**Object change listings**

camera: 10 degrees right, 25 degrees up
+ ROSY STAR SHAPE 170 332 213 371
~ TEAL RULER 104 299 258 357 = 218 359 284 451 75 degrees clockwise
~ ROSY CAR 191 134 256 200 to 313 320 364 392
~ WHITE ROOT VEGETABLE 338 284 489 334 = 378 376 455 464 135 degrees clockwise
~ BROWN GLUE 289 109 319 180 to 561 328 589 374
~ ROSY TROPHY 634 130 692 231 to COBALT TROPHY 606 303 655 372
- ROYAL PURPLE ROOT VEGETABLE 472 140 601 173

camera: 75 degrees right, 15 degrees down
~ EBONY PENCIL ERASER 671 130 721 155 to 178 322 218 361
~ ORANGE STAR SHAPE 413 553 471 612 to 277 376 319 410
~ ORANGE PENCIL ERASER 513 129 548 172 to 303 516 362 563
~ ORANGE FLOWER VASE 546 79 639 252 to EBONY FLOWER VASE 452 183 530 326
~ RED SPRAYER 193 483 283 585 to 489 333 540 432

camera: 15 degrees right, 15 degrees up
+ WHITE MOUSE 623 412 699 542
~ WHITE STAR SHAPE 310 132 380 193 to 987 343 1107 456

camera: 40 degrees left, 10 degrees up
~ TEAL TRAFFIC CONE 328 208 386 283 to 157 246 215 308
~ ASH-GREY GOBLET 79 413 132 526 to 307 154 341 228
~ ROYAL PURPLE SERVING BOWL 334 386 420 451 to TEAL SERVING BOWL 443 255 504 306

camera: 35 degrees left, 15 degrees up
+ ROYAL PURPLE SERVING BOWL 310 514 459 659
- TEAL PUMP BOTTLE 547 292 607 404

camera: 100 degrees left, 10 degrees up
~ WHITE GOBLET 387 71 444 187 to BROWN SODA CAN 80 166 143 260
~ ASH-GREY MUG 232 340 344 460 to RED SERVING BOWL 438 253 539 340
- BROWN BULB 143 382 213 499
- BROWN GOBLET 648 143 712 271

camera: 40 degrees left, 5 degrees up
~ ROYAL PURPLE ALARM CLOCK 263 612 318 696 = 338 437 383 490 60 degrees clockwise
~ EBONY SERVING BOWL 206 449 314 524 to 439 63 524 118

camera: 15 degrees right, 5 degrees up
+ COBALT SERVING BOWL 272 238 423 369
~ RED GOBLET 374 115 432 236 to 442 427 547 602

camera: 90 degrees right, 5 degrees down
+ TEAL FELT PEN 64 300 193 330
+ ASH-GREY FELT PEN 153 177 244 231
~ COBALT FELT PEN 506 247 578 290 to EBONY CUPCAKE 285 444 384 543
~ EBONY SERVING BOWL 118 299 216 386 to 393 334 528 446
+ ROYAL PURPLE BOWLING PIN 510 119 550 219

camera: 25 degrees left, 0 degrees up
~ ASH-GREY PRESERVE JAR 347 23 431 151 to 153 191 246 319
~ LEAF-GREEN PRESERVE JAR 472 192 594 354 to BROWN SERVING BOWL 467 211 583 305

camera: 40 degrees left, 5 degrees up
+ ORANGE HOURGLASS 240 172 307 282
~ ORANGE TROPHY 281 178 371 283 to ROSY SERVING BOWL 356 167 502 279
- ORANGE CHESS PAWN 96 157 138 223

**Task details**
With nothing left out, copy the data above exactly.

**Response**
camera: 10 degrees right, 25 degrees up
+ ROSY STAR SHAPE 170 332 213 371
~ TEAL RULER 104 299 258 357 = 218 359 284 451 75 degrees clockwise
~ ROSY CAR 191 134 256 200 to 313 320 364 392
~ WHITE ROOT VEGETABLE 338 284 489 334 = 378 376 455 464 135 degrees clockwise
~ BROWN GLUE 289 109 319 180 to 561 328 589 374
~ ROSY TROPHY 634 130 692 231 to COBALT TROPHY 606 303 655 372
- ROYAL PURPLE ROOT VEGETABLE 472 140 601 173

camera: 75 degrees right, 15 degrees down
~ EBONY PENCIL ERASER 671 130 721 155 to 178 322 218 361
~ ORANGE STAR SHAPE 413 553 471 612 to 277 376 319 410
~ ORANGE PENCIL ERASER 513 129 548 172 to 303 516 362 563
~ ORANGE FLOWER VASE 546 79 639 252 to EBONY FLOWER VASE 452 183 530 326
~ RED SPRAYER 193 483 283 585 to 489 333 540 432

camera: 15 degrees right, 15 degrees up
+ WHITE MOUSE 623 412 699 542
~ WHITE STAR SHAPE 310 132 380 193 to 987 343 1107 456

camera: 40 degrees left, 10 degrees up
~ TEAL TRAFFIC CONE 328 208 386 283 to 157 246 215 308
~ ASH-GREY GOBLET 79 413 132 526 to 307 154 341 228
~ ROYAL PURPLE SERVING BOWL 334 386 420 451 to TEAL SERVING BOWL 443 255 504 306

camera: 35 degrees left, 15 degrees up
+ ROYAL PURPLE SERVING BOWL 310 514 459 659
- TEAL PUMP BOTTLE 547 292 607 404

camera: 100 degrees left, 10 degrees up
~ WHITE GOBLET 387 71 444 187 to BROWN SODA CAN 80 166 143 260
~ ASH-GREY MUG 232 340 344 460 to RED SERVING BOWL 438 253 539 340
- BROWN BULB 143 382 213 499
- BROWN GOBLET 648 143 712 271

camera: 40 degrees left, 5 degrees up
~ ROYAL PURPLE ALARM CLOCK 263 612 318 696 = 338 437 383 490 60 degrees clockwise
~ EBONY SERVING BOWL 206 449 314 524 to 439 63 524 118

camera: 15 degrees right, 5 degrees up
+ COBALT SERVING BOWL 272 238 423 369
~ RED GOBLET 374 115 432 236 to 442 427 547 602

camera: 90 degrees right, 5 degrees down
+ TEAL FELT PEN 64 300 193 330
+ ASH-GREY FELT PEN 153 177 244 231
~ COBALT FELT PEN 506 247 578 290 to EBONY CUPCAKE 285 444 384 543
~ EBONY SERVING BOWL 118 299 216 386 to 393 334 528 446
+ ROYAL PURPLE BOWLING PIN 510 119 550 219

camera: 25 degrees left, 0 degrees up
~ ASH-GREY PRESERVE JAR 347 23 431 151 to 153 191 246 319
~ LEAF-GREEN PRESERVE JAR 472 192 594 354 to BROWN SERVING BOWL 467 211 583 305

camera: 40 degrees left, 5 degrees up
+ ORANGE HOURGLASS 240 172 307 282
~ ORANGE TROPHY 281 178 371 283 to ROSY SERVING BOWL 356 167 502 279
- ORANGE CHESS PAWN 96 157 138 223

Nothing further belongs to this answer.